- Scene comparison data:
══════════════════════════════

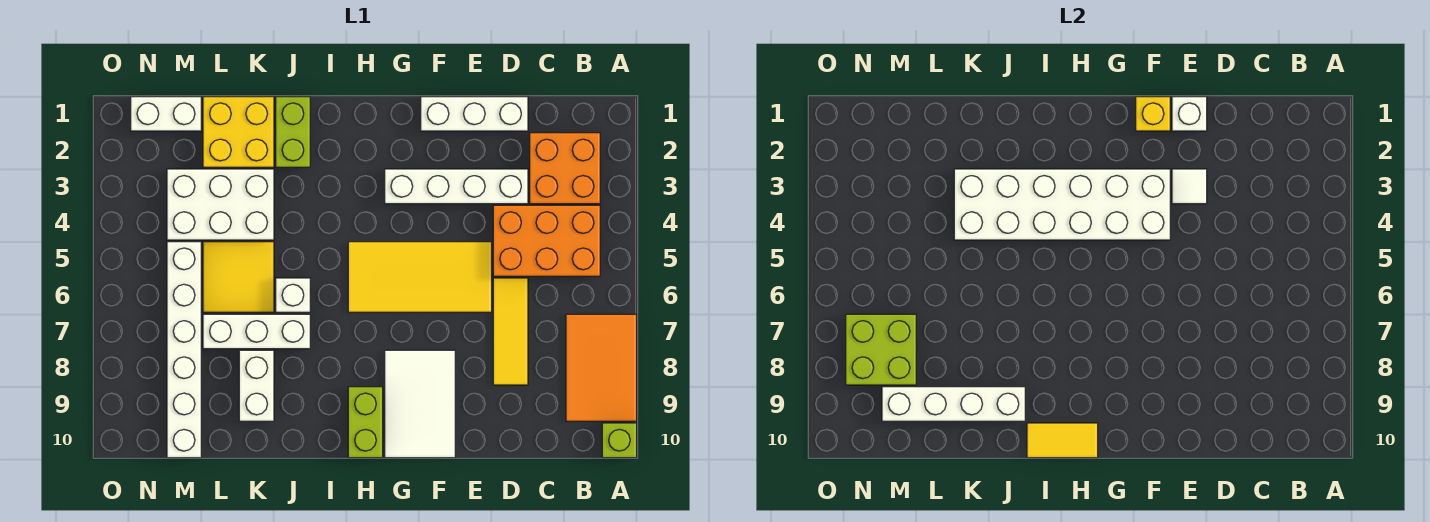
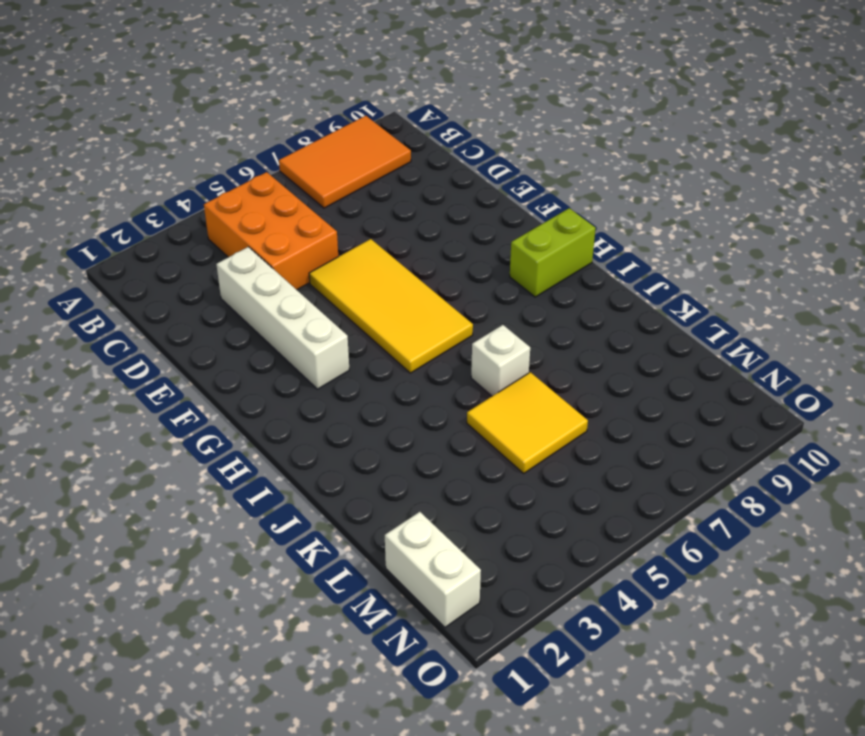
none -> lime brick A10 level 1
none -> orange brick B2:C3 level 1
none -> white brick D1:F1 level 1

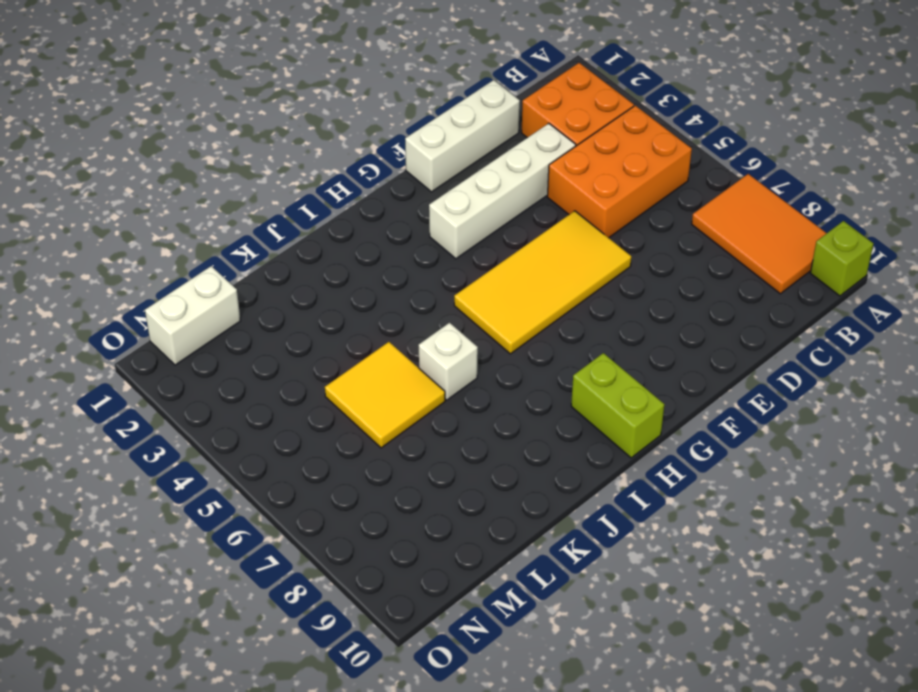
none -> yellow tile D6:D8 level 1
none -> white tile F8:G10 level 1
none -> lime brick J1:J2 level 1

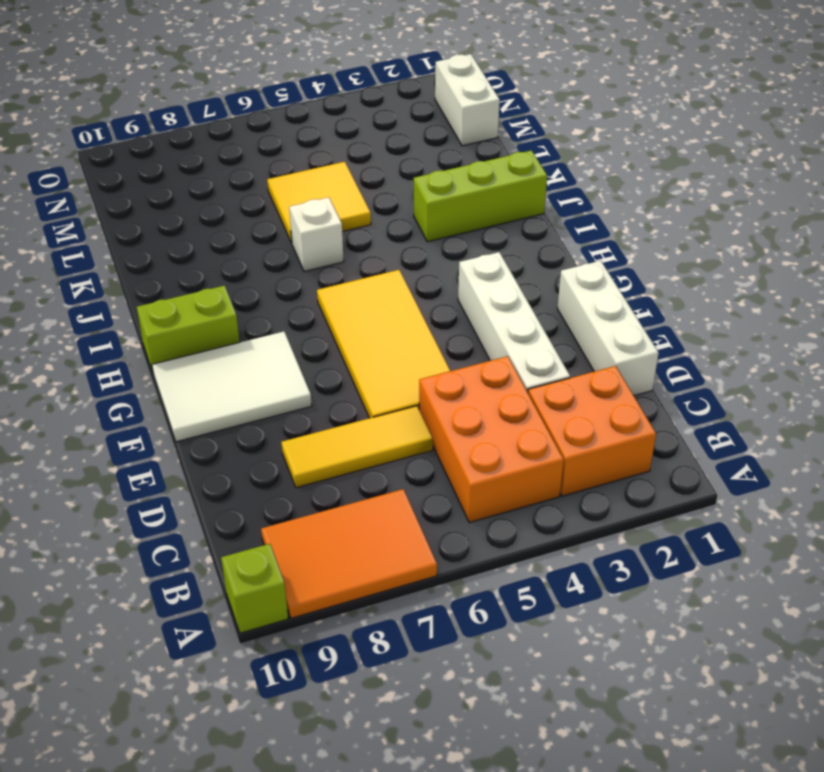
lime brick J1:J3 level 1 -> lime brick J1:J2 level 1
none -> white brick J7:L7 level 1
none -> yellow brick K1:L2 level 1
none -> white brick K3:M4 level 1

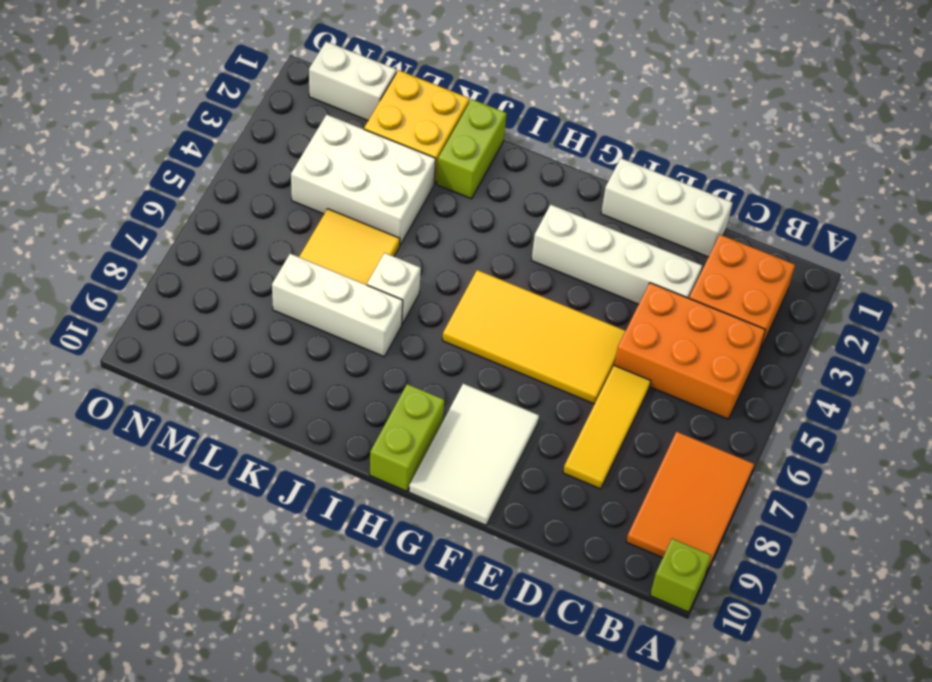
none -> white brick K8:K9 level 1
none -> white brick M5:M10 level 1
none -> white brick E1 level 2

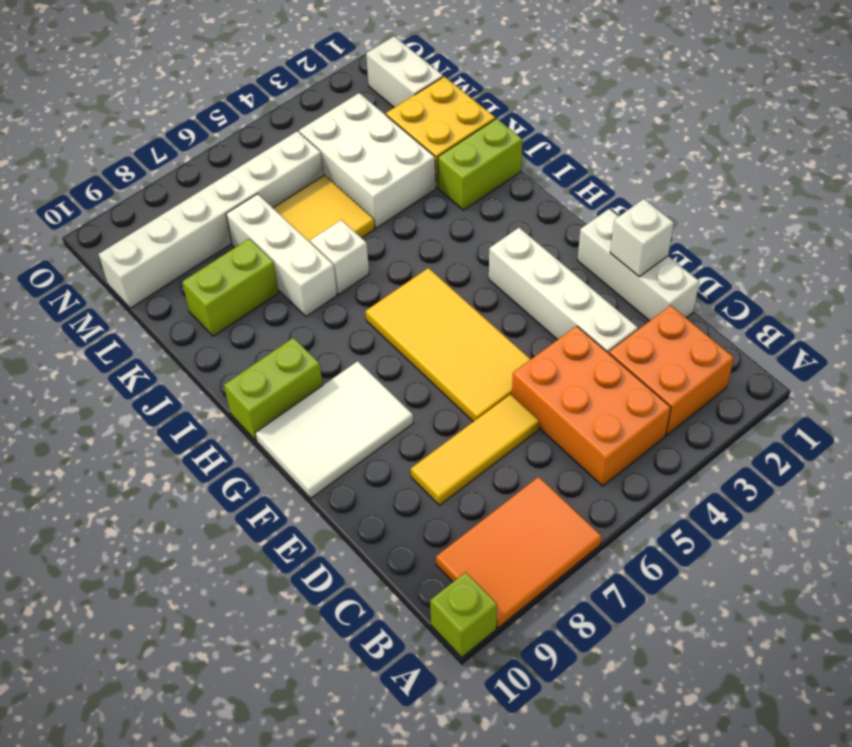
lime brick K8:K9 level 1 -> white brick K8:K9 level 1
none -> white tile E3 level 2
none -> yellow brick F1 level 2
none -> white brick F3:K4 level 2

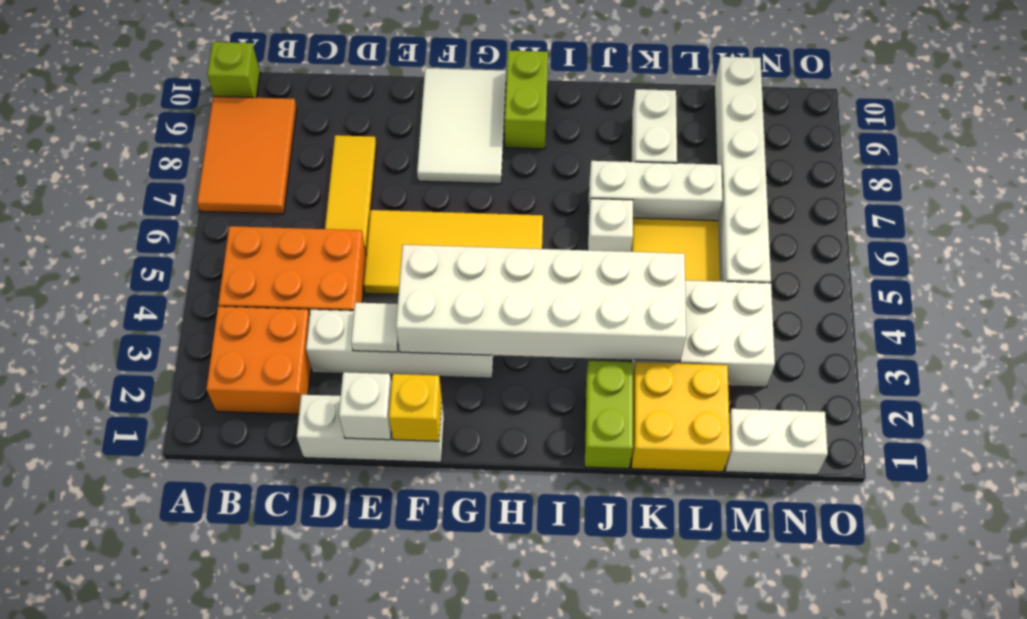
none -> yellow tile H10:I10 level 2
none -> white brick J9:M9 level 2
none -> lime brick M7:N8 level 2

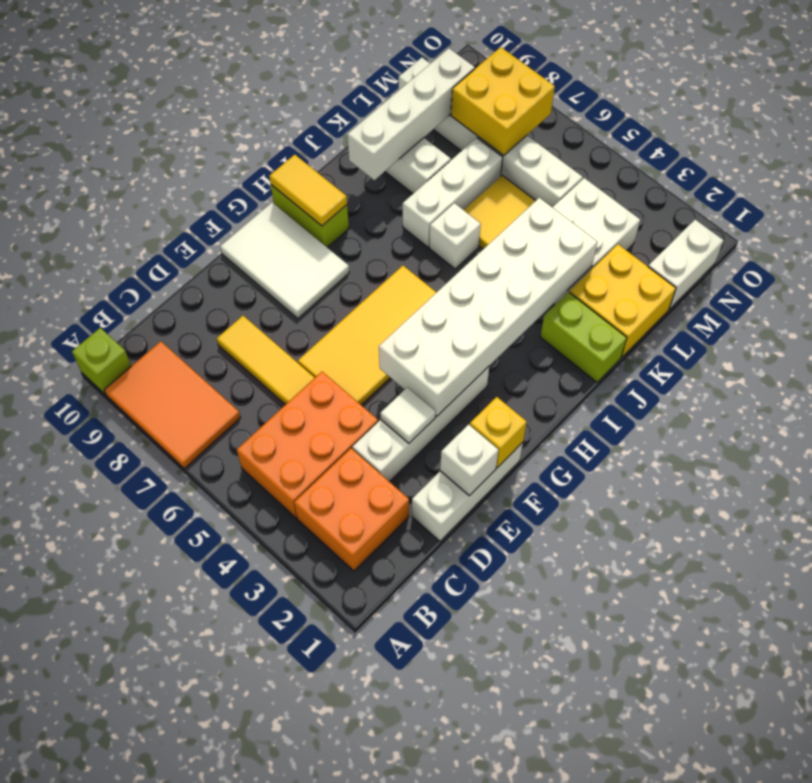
yellow tile H9:H10 level 2 -> yellow tile H10:I10 level 2
yellow brick M7:N8 level 2 -> lime brick M7:N8 level 2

══════════════════════════════

- Required work:
Search the entries for the word "tile" and show every line that has it.

- Reply:
none -> yellow tile D6:D8 level 1
none -> white tile F8:G10 level 1
none -> white tile E3 level 2
none -> yellow tile H10:I10 level 2
yellow tile H9:H10 level 2 -> yellow tile H10:I10 level 2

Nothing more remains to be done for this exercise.